== Segment start ==
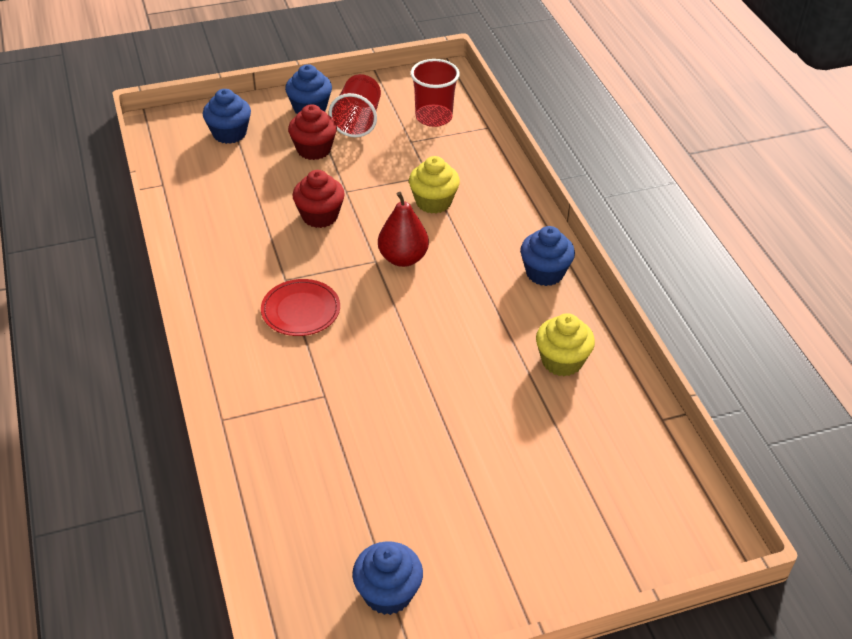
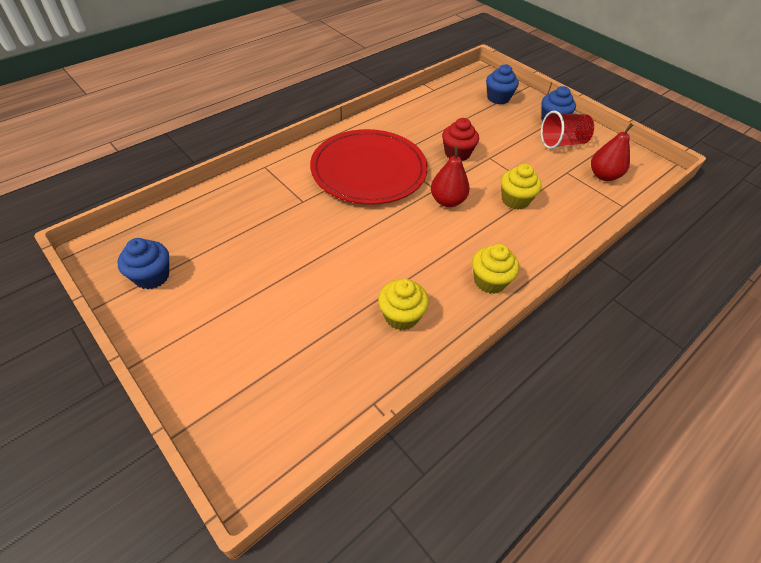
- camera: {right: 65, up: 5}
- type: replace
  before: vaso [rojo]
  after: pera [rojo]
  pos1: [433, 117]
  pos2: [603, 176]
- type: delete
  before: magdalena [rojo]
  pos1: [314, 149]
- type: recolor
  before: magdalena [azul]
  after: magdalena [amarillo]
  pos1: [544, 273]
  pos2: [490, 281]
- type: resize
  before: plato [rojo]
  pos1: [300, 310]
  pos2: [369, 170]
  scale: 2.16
== Segment end ==
== Segment start ==
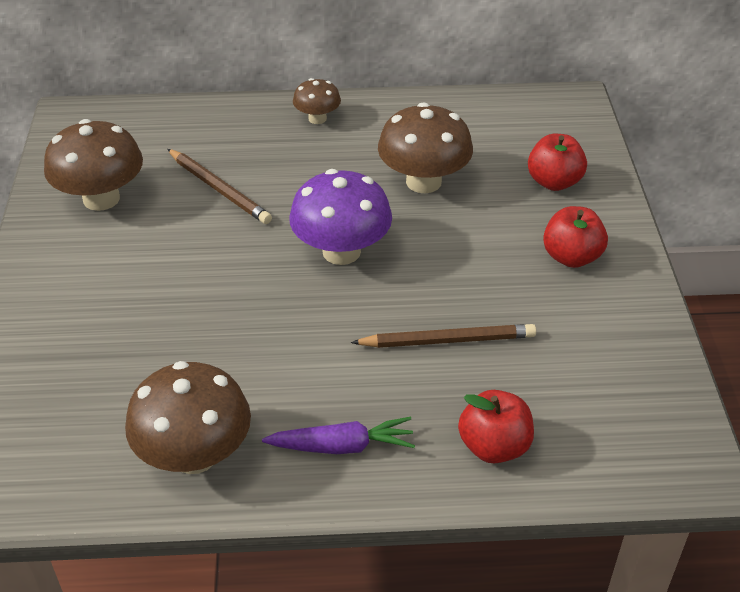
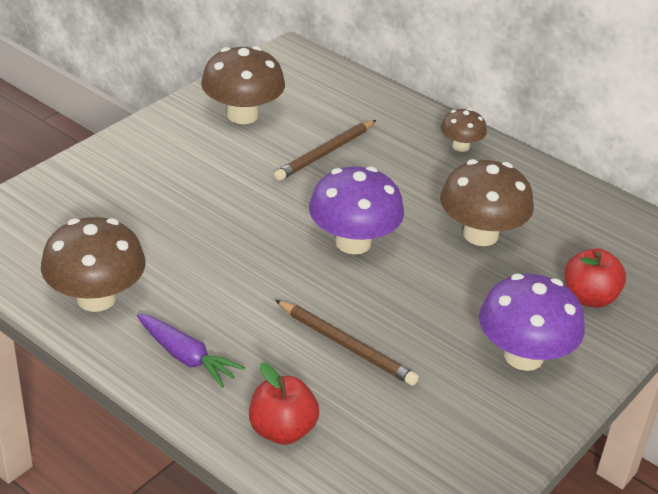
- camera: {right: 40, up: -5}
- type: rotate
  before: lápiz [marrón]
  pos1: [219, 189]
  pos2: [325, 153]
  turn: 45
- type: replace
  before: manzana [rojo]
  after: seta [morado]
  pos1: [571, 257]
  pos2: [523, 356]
== Segment end ==
== Segment start ==
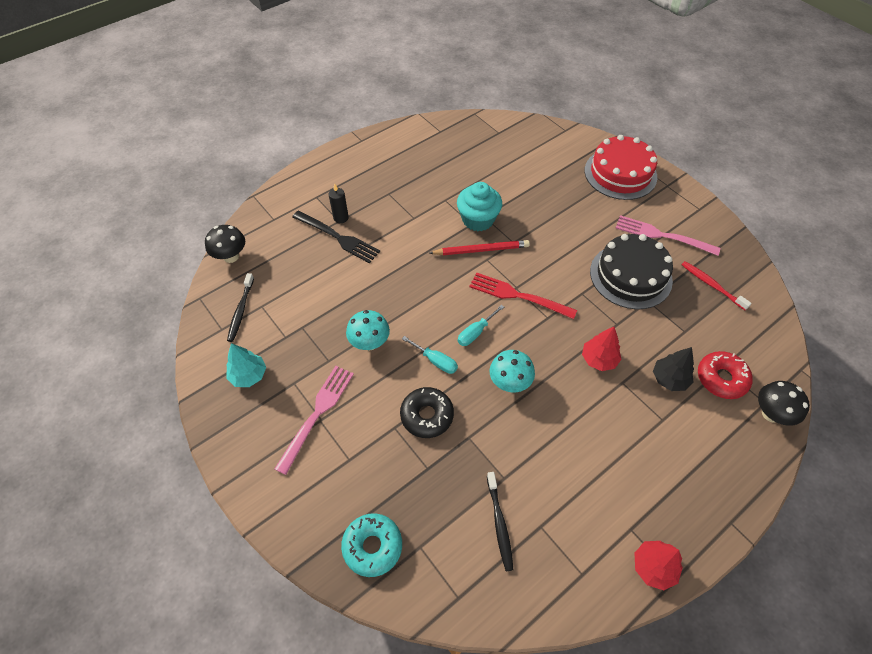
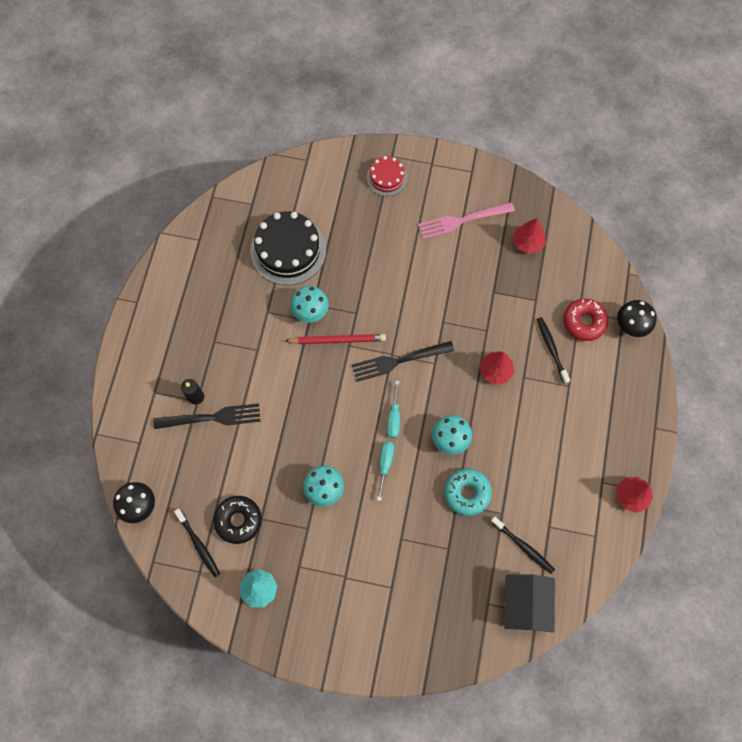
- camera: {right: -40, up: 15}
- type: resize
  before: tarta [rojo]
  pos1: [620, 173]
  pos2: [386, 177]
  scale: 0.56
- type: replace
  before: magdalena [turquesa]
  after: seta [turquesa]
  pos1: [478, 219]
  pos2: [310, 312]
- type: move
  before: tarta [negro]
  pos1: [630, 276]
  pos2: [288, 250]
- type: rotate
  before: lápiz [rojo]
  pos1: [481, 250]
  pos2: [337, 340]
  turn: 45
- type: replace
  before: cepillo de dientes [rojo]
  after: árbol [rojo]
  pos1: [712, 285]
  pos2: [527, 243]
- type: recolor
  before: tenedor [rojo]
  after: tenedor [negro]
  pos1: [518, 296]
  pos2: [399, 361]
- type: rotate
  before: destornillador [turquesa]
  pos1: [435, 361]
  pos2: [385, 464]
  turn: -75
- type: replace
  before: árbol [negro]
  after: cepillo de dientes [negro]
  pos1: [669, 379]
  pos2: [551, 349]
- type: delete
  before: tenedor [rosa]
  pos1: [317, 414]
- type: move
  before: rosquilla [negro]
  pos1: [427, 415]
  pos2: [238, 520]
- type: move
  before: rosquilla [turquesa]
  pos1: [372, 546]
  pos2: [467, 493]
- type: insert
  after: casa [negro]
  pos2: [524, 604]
== Segment end ==
Your instructions
Would you copy, unchanged, the stretch of the records above that begins at the line containing "pos1: [544, 273]" and ends at the line containing "scale: 2.16", and only that?

Completed task
  pos1: [544, 273]
  pos2: [490, 281]
- type: resize
  before: plato [rojo]
  pos1: [300, 310]
  pos2: [369, 170]
  scale: 2.16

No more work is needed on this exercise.